Shape position tracking data
....................

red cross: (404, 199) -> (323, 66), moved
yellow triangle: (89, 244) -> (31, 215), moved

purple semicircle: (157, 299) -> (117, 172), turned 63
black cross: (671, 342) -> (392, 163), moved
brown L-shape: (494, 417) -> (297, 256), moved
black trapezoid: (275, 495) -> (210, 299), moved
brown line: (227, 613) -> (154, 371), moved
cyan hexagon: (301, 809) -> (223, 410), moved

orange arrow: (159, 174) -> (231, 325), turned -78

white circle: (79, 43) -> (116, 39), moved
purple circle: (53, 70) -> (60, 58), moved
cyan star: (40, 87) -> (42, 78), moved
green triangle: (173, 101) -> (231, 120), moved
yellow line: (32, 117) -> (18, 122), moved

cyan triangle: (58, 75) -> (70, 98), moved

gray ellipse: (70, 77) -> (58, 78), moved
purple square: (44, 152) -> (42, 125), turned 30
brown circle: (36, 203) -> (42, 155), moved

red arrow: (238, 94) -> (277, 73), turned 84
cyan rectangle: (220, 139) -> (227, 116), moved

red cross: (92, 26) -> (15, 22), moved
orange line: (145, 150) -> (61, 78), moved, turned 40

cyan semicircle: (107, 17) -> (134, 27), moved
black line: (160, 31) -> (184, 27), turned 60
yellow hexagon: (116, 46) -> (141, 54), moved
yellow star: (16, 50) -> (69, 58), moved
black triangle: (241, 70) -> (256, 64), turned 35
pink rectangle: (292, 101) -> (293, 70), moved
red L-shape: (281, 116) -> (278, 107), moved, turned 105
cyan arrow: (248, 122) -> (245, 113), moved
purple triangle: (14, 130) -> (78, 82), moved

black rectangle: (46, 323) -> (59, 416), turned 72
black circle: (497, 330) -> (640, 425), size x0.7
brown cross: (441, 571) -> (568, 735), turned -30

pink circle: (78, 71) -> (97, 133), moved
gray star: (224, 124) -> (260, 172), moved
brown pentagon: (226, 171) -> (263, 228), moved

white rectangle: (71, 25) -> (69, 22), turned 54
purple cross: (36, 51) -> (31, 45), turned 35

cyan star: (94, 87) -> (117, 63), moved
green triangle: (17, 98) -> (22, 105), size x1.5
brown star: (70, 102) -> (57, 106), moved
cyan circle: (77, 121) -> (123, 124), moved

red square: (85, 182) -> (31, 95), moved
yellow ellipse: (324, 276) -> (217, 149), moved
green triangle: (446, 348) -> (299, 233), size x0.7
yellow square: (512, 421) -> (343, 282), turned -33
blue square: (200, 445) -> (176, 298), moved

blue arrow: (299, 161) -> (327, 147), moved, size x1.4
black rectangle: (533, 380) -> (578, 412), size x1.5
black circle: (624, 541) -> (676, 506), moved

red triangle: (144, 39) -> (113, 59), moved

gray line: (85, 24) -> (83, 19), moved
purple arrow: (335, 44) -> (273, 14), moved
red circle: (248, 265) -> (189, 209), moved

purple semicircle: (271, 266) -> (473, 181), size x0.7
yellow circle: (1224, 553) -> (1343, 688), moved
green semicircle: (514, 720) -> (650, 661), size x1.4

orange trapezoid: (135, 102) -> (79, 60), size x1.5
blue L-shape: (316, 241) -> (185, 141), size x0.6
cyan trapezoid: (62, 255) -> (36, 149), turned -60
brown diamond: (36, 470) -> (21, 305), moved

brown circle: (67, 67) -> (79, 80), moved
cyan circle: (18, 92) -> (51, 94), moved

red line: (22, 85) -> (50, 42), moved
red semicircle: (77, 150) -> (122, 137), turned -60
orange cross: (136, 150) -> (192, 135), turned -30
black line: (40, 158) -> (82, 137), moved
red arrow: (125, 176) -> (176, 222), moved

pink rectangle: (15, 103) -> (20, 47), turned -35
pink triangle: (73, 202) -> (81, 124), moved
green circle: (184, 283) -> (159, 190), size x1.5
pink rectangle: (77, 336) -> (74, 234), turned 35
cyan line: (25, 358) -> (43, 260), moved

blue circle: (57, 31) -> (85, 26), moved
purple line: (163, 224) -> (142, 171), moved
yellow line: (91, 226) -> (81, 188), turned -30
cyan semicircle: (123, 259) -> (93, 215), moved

....................

Required action: Search the entries for the string "size". Copy every line that has it.

Exercise result:
black circle: (497, 330) -> (640, 425), size x0.7
green triangle: (17, 98) -> (22, 105), size x1.5
green triangle: (446, 348) -> (299, 233), size x0.7
blue arrow: (299, 161) -> (327, 147), moved, size x1.4
black rectangle: (533, 380) -> (578, 412), size x1.5
purple semicircle: (271, 266) -> (473, 181), size x0.7
green semicircle: (514, 720) -> (650, 661), size x1.4
orange trapezoid: (135, 102) -> (79, 60), size x1.5
blue L-shape: (316, 241) -> (185, 141), size x0.6
green circle: (184, 283) -> (159, 190), size x1.5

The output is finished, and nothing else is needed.